══ ENTRIES SHOWN

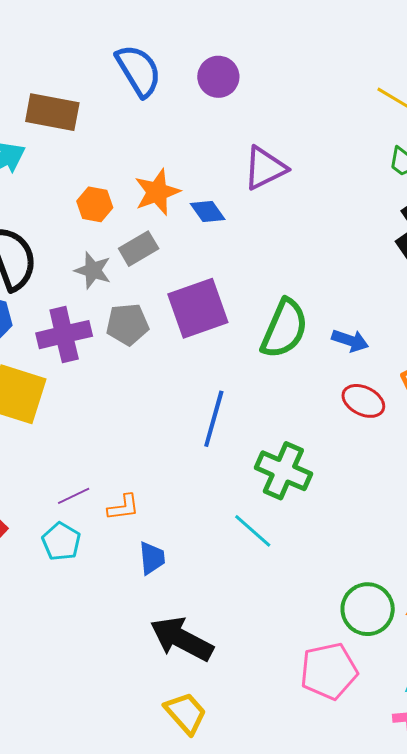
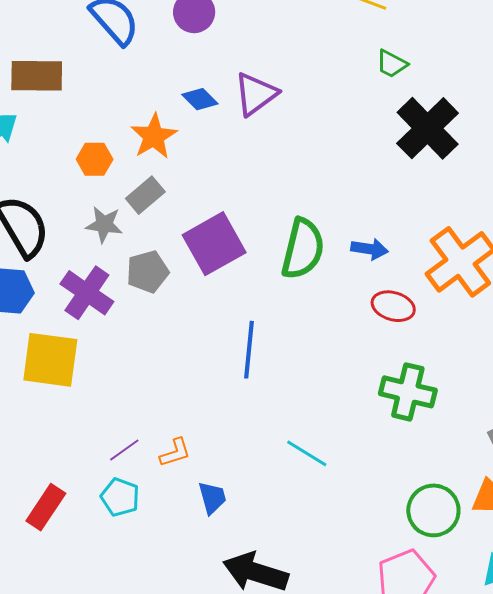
blue diamond: (208, 212) -> (200, 99), moved
purple cross: (64, 335) -> (87, 293), turned -32
green cross: (283, 471) -> (408, 392), moved

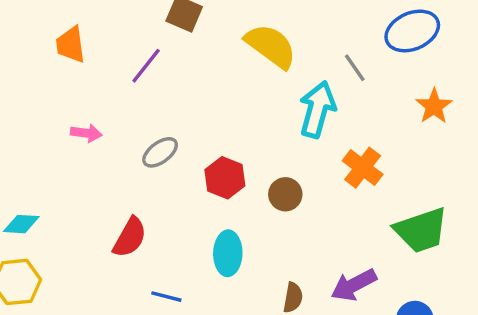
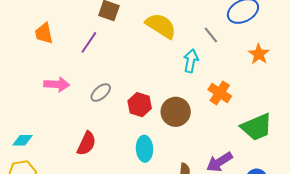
cyan arrow: (317, 109) -> (191, 61), size x0.7
pink arrow: (86, 133) -> (57, 84), size x1.4
brown circle: (285, 194) -> (176, 112), size x1.5

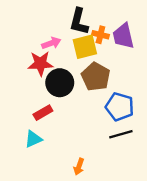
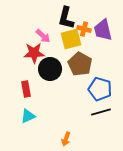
pink arrow: (51, 43) -> (43, 36), turned 63
red rectangle: (43, 113) -> (26, 89), moved, turned -70

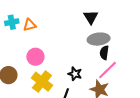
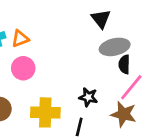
pink circle: (35, 57) -> (23, 68), moved
yellow cross: (42, 82) -> (45, 112), turned -30

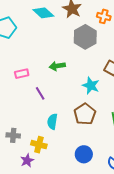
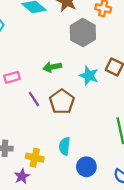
cyan star: (91, 86) -> (89, 76), moved
brown pentagon: (85, 114) -> (62, 102), moved
cyan semicircle: (52, 121) -> (65, 146), moved

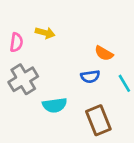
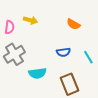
orange semicircle: (104, 53) -> (73, 24), moved

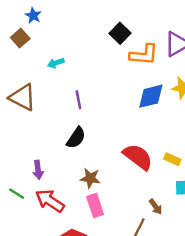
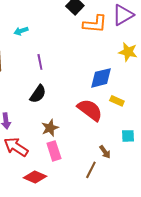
blue diamond: (151, 96) -> (101, 78), moved
yellow rectangle: (172, 159) -> (117, 101), moved
brown star: (90, 178) -> (50, 128), turned -30

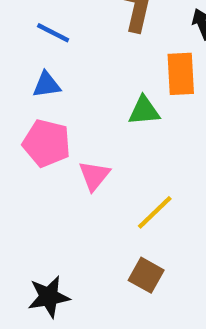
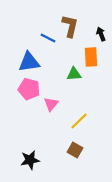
blue line: (53, 33) -> (48, 38), moved
blue triangle: (47, 85) -> (29, 62), size x1.6

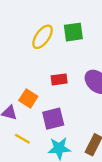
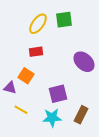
red rectangle: (59, 79) -> (36, 52), moved
purple square: (53, 119) -> (58, 94), moved

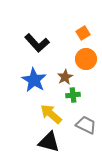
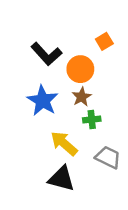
orange circle: (86, 59) -> (80, 69), moved

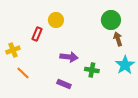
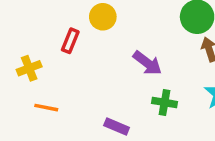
purple arrow: (69, 57) -> (147, 63), moved, turned 30
orange line: (23, 73) -> (46, 108), turned -32

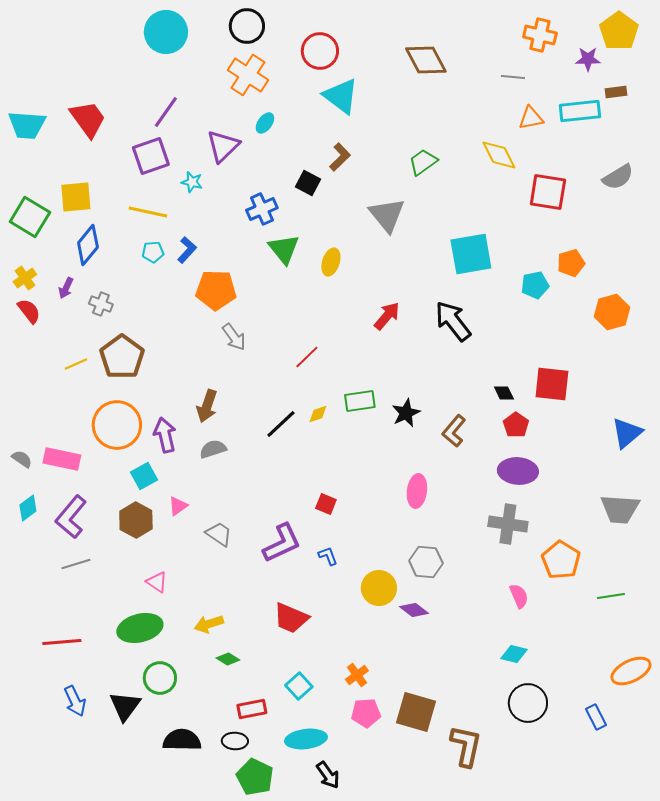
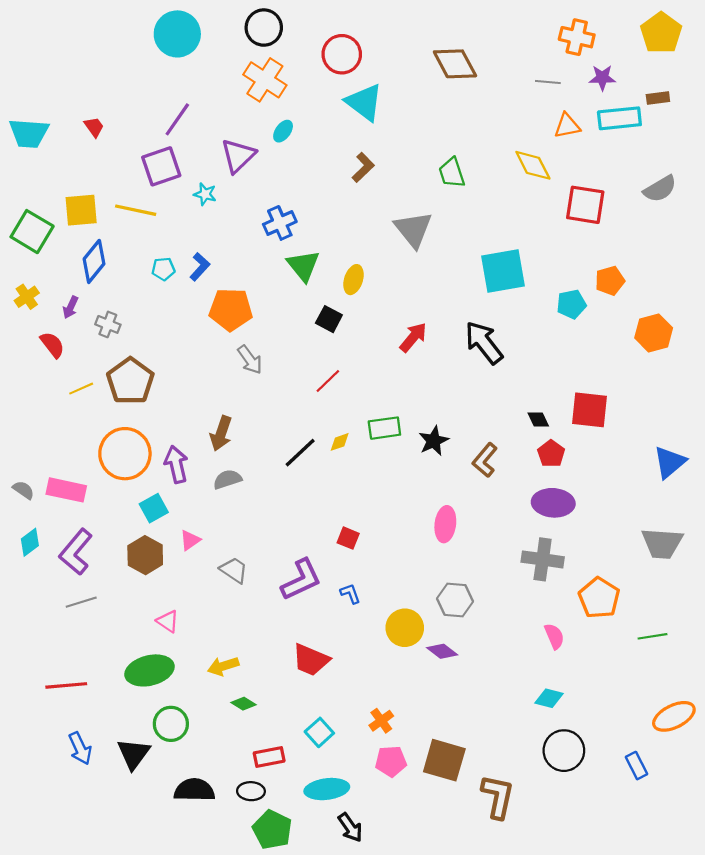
purple star: (588, 59) -> (602, 78), moved
red trapezoid: (88, 119) -> (94, 127), size x0.5
green trapezoid: (423, 162) -> (452, 173), turned -72
black square: (308, 183) -> (329, 319), moved
yellow line: (148, 212) -> (136, 210), moved
red semicircle: (29, 311) -> (52, 345), moved

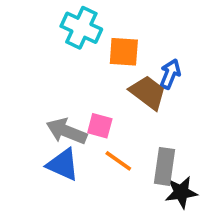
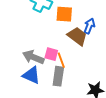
orange line: (118, 161) -> (61, 60), moved, turned 35
gray rectangle: (165, 166) -> (58, 76), moved

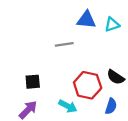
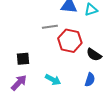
red hexagon: (88, 85) -> (70, 41), moved

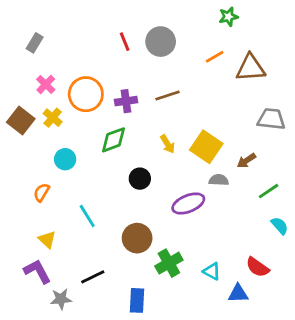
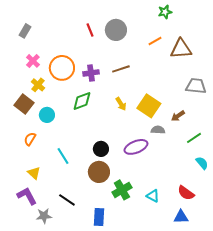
brown square: (21, 120) -> (24, 104), moved
black circle: (140, 179) -> (101, 149), moved
black line: (93, 277) -> (67, 200), turned 60
blue triangle: (238, 293) -> (181, 217), moved

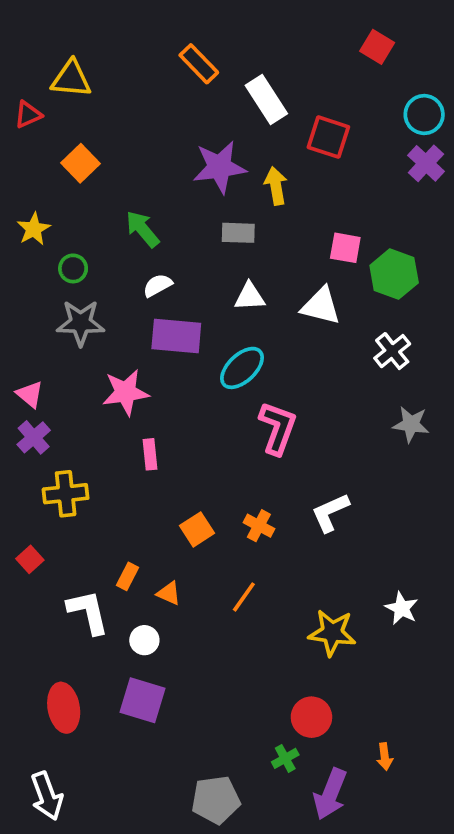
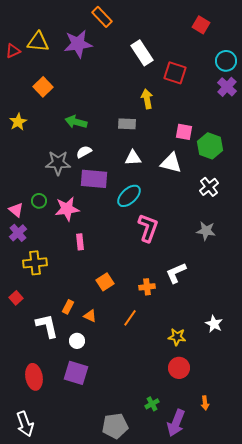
orange rectangle: (199, 64) -> (102, 17), moved
red triangle: (28, 115) -> (13, 51), moved
purple star: (219, 167) -> (78, 44), moved
green arrow: (143, 229) -> (76, 122), turned -35
green circle: (73, 268) -> (39, 201), moved
gray star: (81, 323) -> (58, 163), moved
gray star: (411, 424) -> (206, 231), moved
orange cross: (259, 526) -> (147, 287), moved, turned -35
yellow star: (332, 633) -> (177, 337), size x0.7
red circle: (311, 717) -> (179, 368), moved

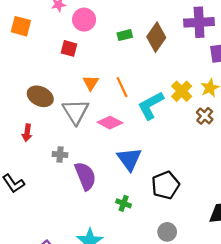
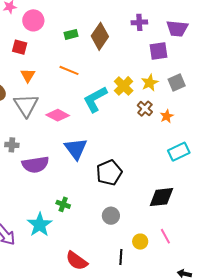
purple cross: (199, 22) -> (139, 22), size x0.6
orange triangle: (91, 83) -> (28, 75), moved
orange line: (122, 87) -> (69, 70), moved, turned -42
purple semicircle: (85, 176) -> (35, 165), turned 104
green cross: (124, 203) -> (63, 204), moved

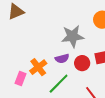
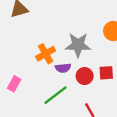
orange cross: (38, 67) -> (46, 54), moved

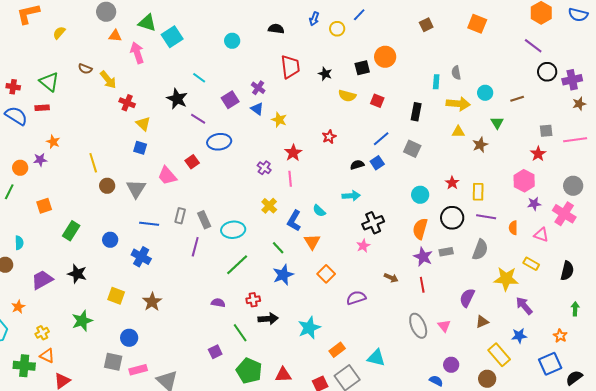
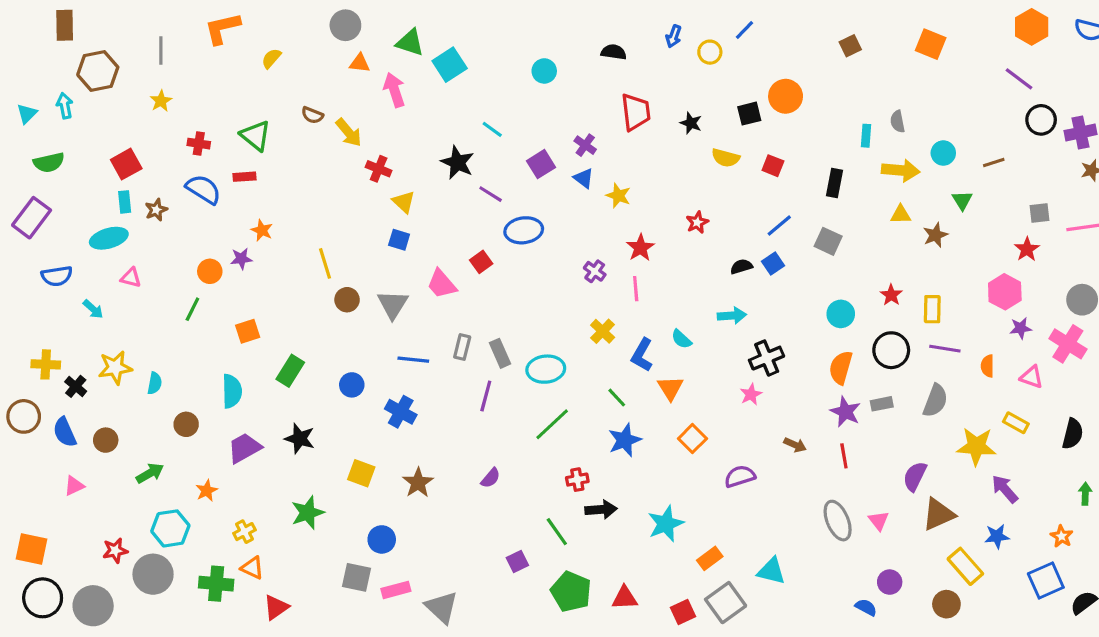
cyan semicircle: (19, 243) -> (232, 391), moved, size x1.5
purple semicircle: (218, 303) -> (491, 478), moved, turned 120
brown triangle: (482, 322) -> (939, 514), size x1.6

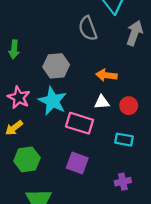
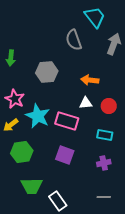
cyan star: (53, 101) -> (38, 116), moved
purple cross: (123, 182) -> (104, 163), moved

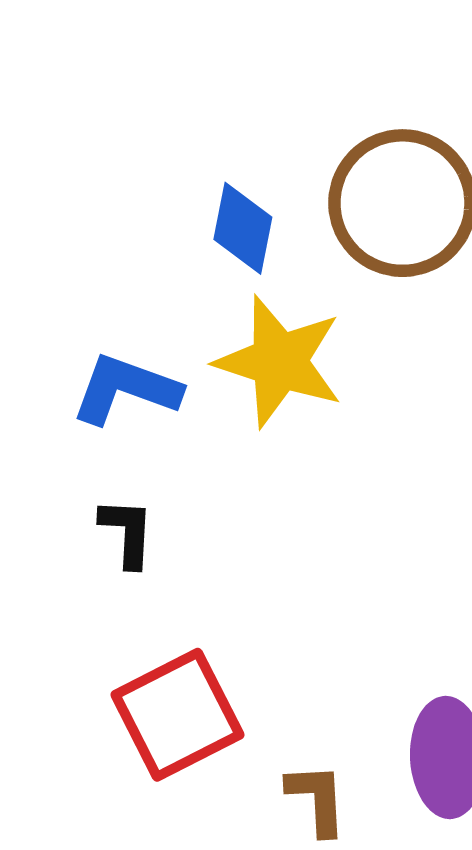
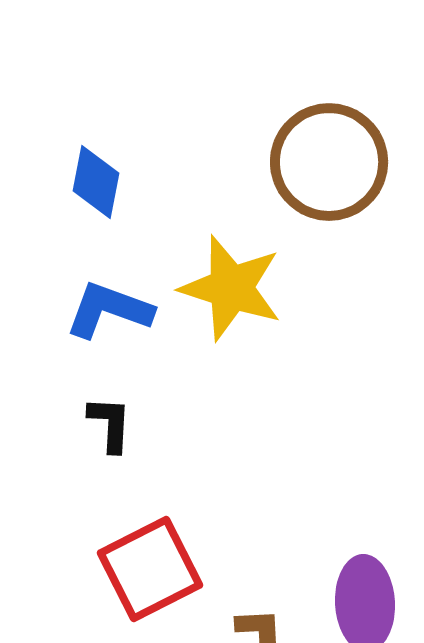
blue diamond: (243, 228) -> (96, 182), moved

════

# WORK ITEM
Using the entries above, extract exactly the lines from the one that contains "yellow cross: (42, 82)" through the one that contains "brown triangle: (482, 322)". Do not carry over any pictures.

# SOLUTION TO THE EXERCISE
yellow cross: (42, 82) -> (45, 112), turned -30

cyan star: (91, 86) -> (89, 76), moved
brown pentagon: (85, 114) -> (62, 102), moved
cyan semicircle: (52, 121) -> (65, 146), moved

orange semicircle: (104, 53) -> (73, 24), moved

blue diamond: (151, 96) -> (101, 78), moved
yellow rectangle: (172, 159) -> (117, 101), moved
brown star: (90, 178) -> (50, 128), turned -30

blue line: (53, 33) -> (48, 38), moved
blue triangle: (47, 85) -> (29, 62), size x1.6

red rectangle: (59, 79) -> (36, 52), moved
purple square: (53, 119) -> (58, 94), moved

orange circle: (86, 59) -> (80, 69), moved

purple arrow: (69, 57) -> (147, 63), moved, turned 30
orange line: (23, 73) -> (46, 108), turned -32

purple star: (588, 59) -> (602, 78), moved
red trapezoid: (88, 119) -> (94, 127), size x0.5
green trapezoid: (423, 162) -> (452, 173), turned -72
black square: (308, 183) -> (329, 319), moved
yellow line: (148, 212) -> (136, 210), moved
red semicircle: (29, 311) -> (52, 345), moved

orange line: (118, 161) -> (61, 60), moved, turned 35
gray rectangle: (165, 166) -> (58, 76), moved

red hexagon: (88, 85) -> (70, 41), moved

brown square: (21, 120) -> (24, 104), moved
black circle: (140, 179) -> (101, 149), moved
black line: (93, 277) -> (67, 200), turned 60
blue triangle: (238, 293) -> (181, 217), moved

orange rectangle: (199, 64) -> (102, 17), moved
red triangle: (28, 115) -> (13, 51), moved
purple star: (219, 167) -> (78, 44), moved
green arrow: (143, 229) -> (76, 122), turned -35
green circle: (73, 268) -> (39, 201), moved
gray star: (81, 323) -> (58, 163), moved
gray star: (411, 424) -> (206, 231), moved
orange cross: (259, 526) -> (147, 287), moved, turned -35
yellow star: (332, 633) -> (177, 337), size x0.7
red circle: (311, 717) -> (179, 368), moved

purple cross: (199, 22) -> (139, 22), size x0.6
orange triangle: (91, 83) -> (28, 75), moved
orange line: (122, 87) -> (69, 70), moved, turned -42
purple semicircle: (85, 176) -> (35, 165), turned 104
green cross: (124, 203) -> (63, 204), moved

orange cross: (38, 67) -> (46, 54), moved

cyan semicircle: (19, 243) -> (232, 391), moved, size x1.5
purple semicircle: (218, 303) -> (491, 478), moved, turned 120
brown triangle: (482, 322) -> (939, 514), size x1.6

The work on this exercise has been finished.